┌────────

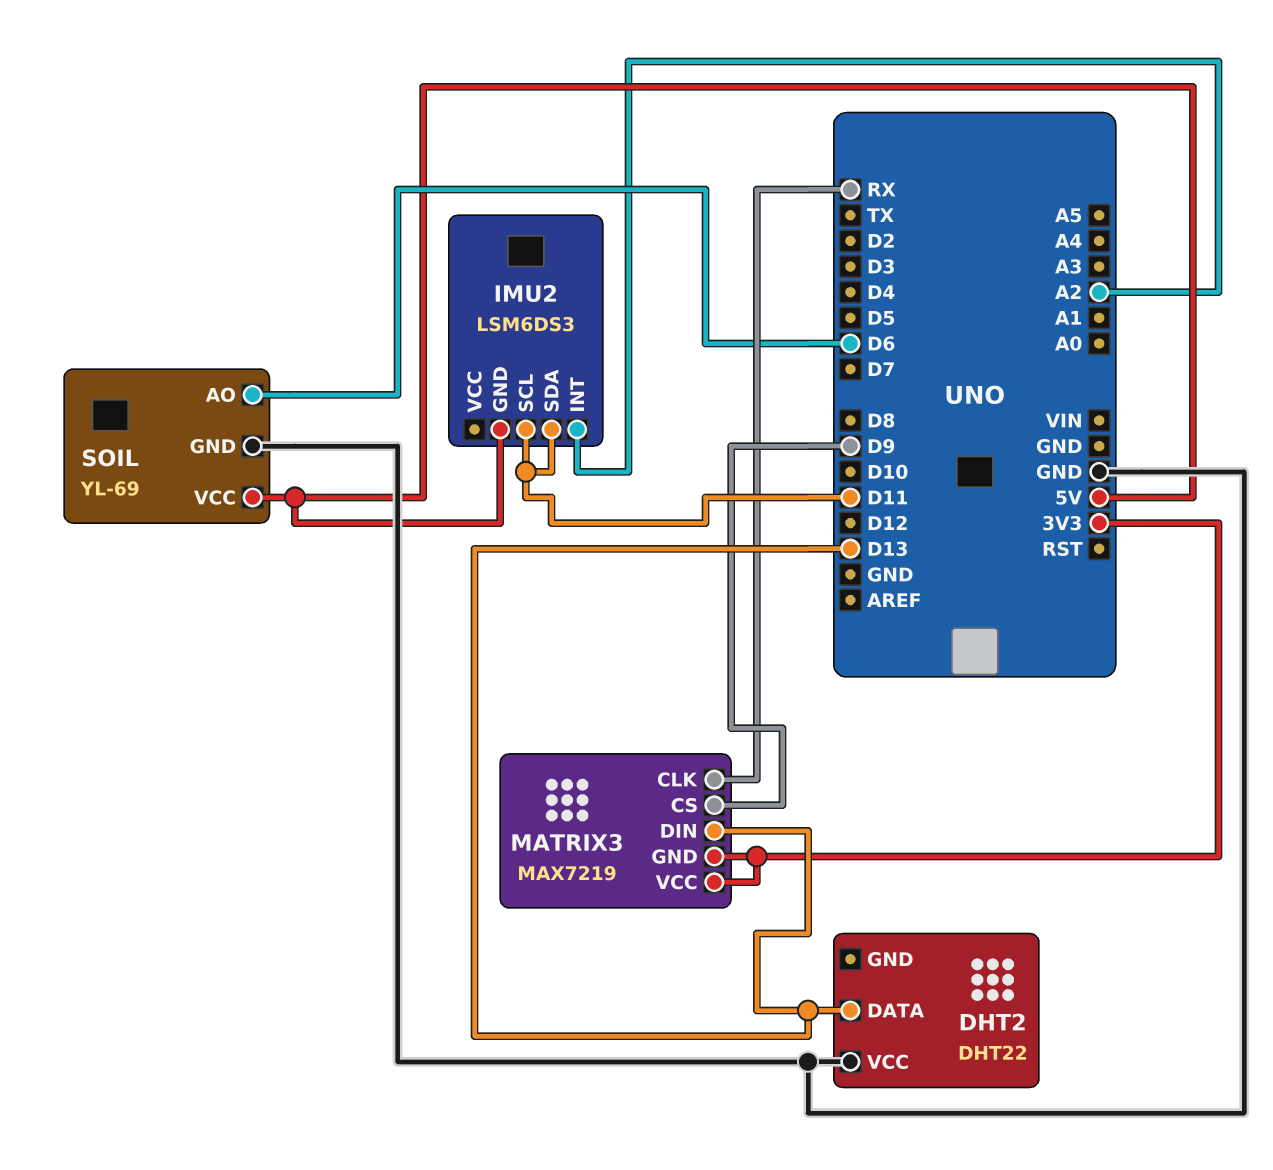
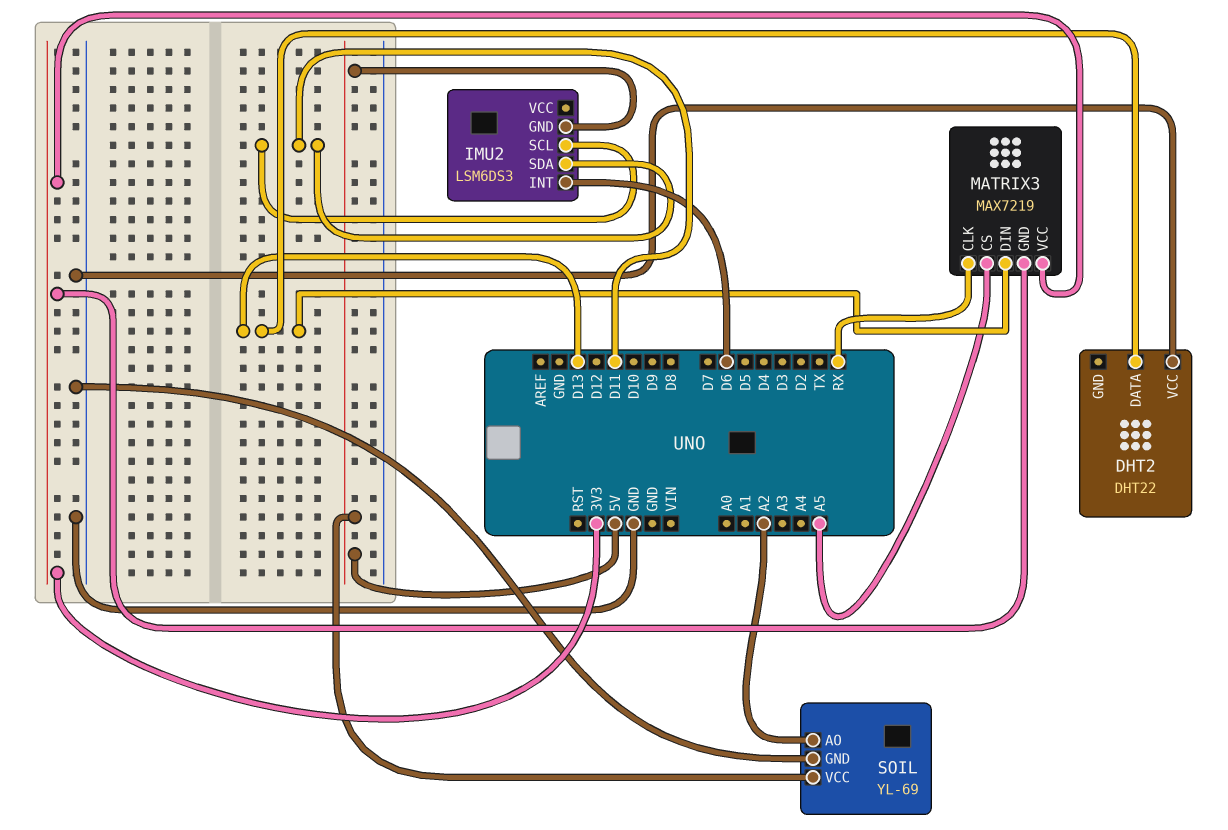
IMU2 pin INT: A2 -> D6
MATRIX3 pin CS: D9 -> A5
SOIL pin AO: D6 -> A2

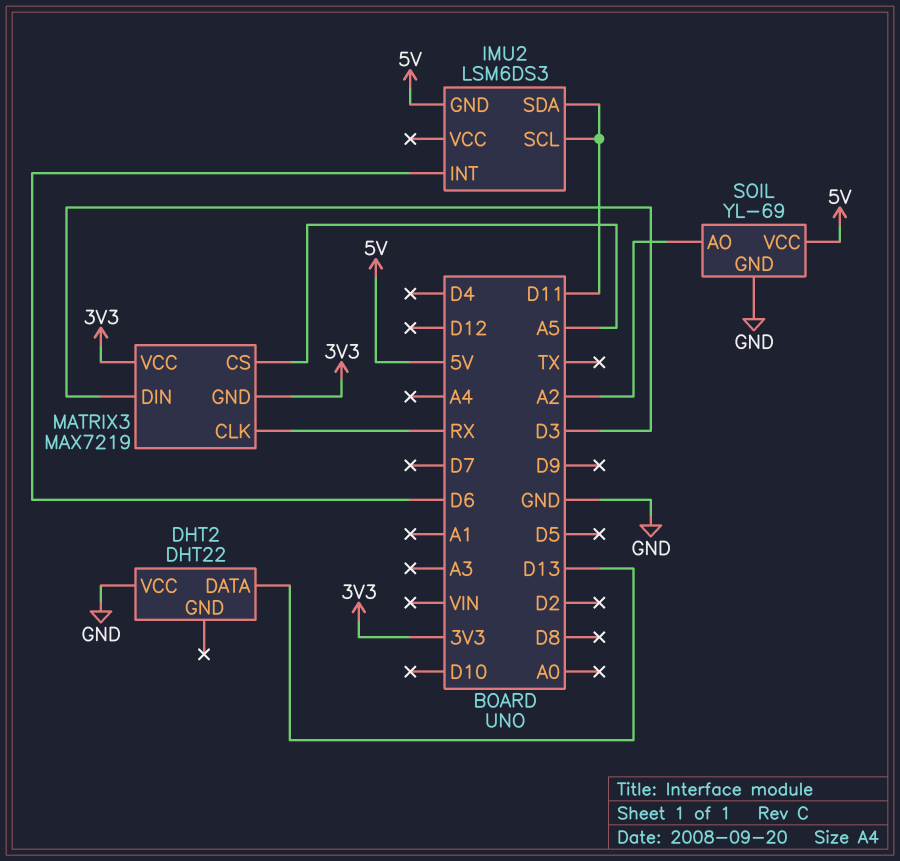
MATRIX3 pin DIN: D13 -> D3

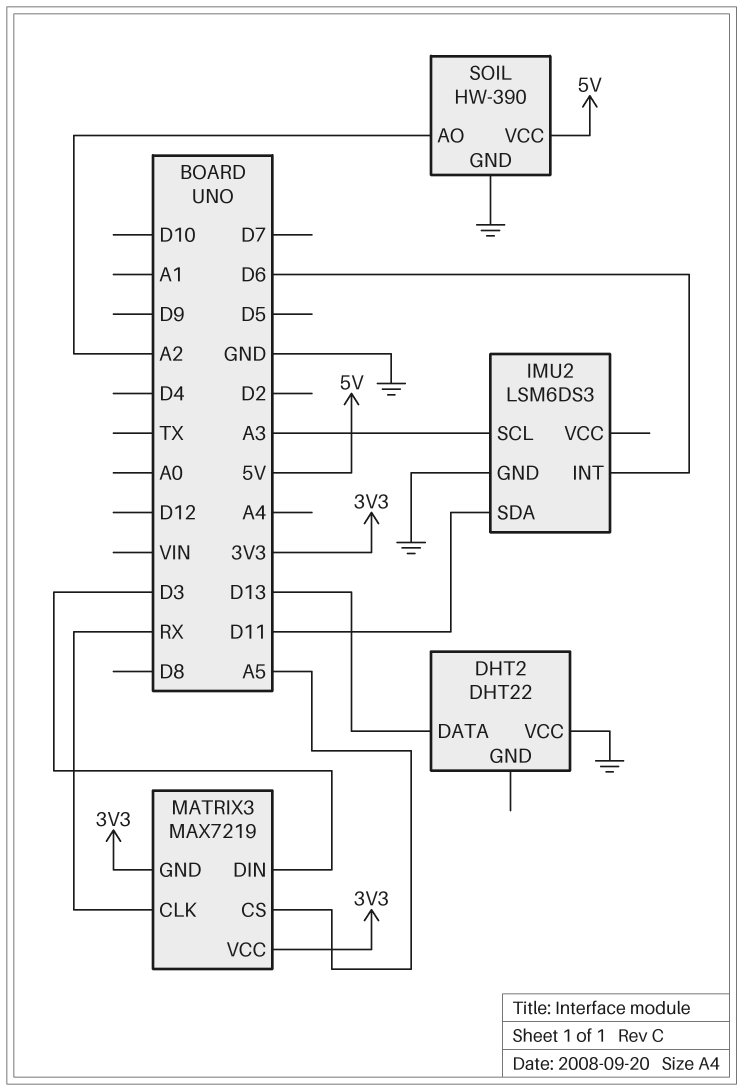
IMU2 pin GND: 5V -> GND
IMU2 pin SCL: D11 -> A3
SOIL: YL-69 -> HW-390

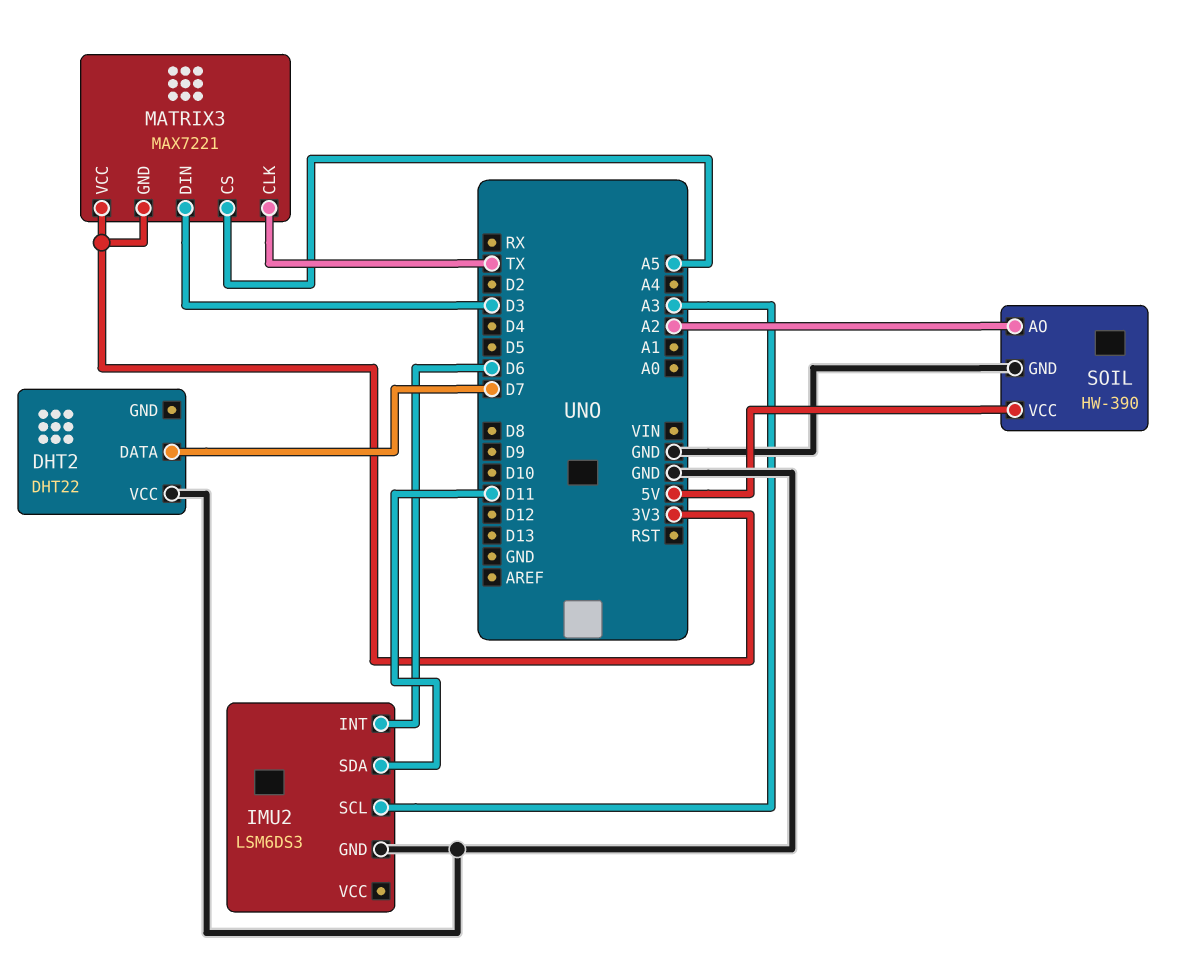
DHT2 pin DATA: D13 -> D7
MATRIX3: MAX7219 -> MAX7221
MATRIX3 pin CLK: RX -> TX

└────────

**Task requirements:** Before printing the records again, strip out the pictures; change nothing else.

**Answer space:**
IMU2 pin INT: A2 -> D6
MATRIX3 pin CS: D9 -> A5
SOIL pin AO: D6 -> A2

MATRIX3 pin DIN: D13 -> D3

IMU2 pin GND: 5V -> GND
IMU2 pin SCL: D11 -> A3
SOIL: YL-69 -> HW-390

DHT2 pin DATA: D13 -> D7
MATRIX3: MAX7219 -> MAX7221
MATRIX3 pin CLK: RX -> TX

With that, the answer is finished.